# DATASET CONTENT
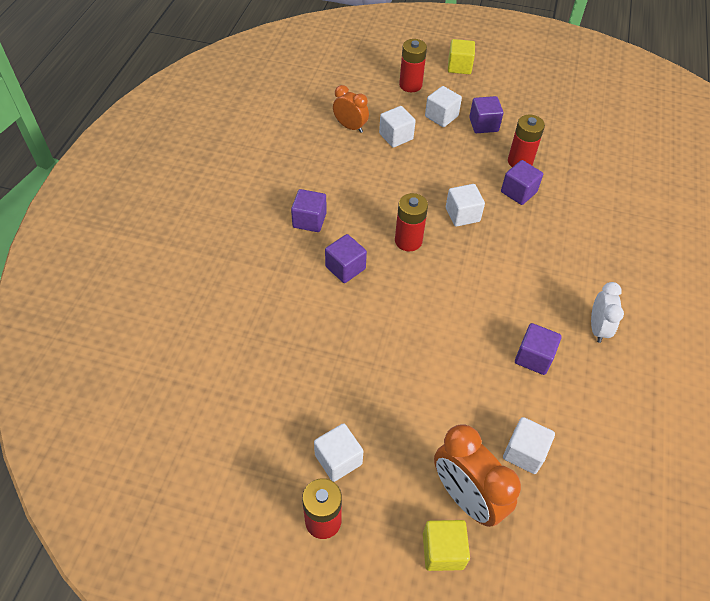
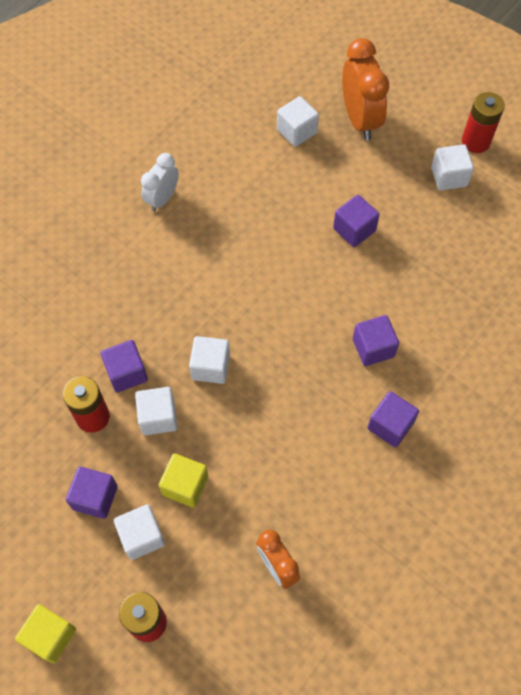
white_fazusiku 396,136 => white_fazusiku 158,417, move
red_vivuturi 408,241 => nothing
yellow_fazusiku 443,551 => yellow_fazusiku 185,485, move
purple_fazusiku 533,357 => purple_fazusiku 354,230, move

# EXERCISE PROMPT
Leave the images out. Set down all of the material above exactly.

# RESULT
white_fazusiku 396,136 => white_fazusiku 158,417, move
red_vivuturi 408,241 => nothing
yellow_fazusiku 443,551 => yellow_fazusiku 185,485, move
purple_fazusiku 533,357 => purple_fazusiku 354,230, move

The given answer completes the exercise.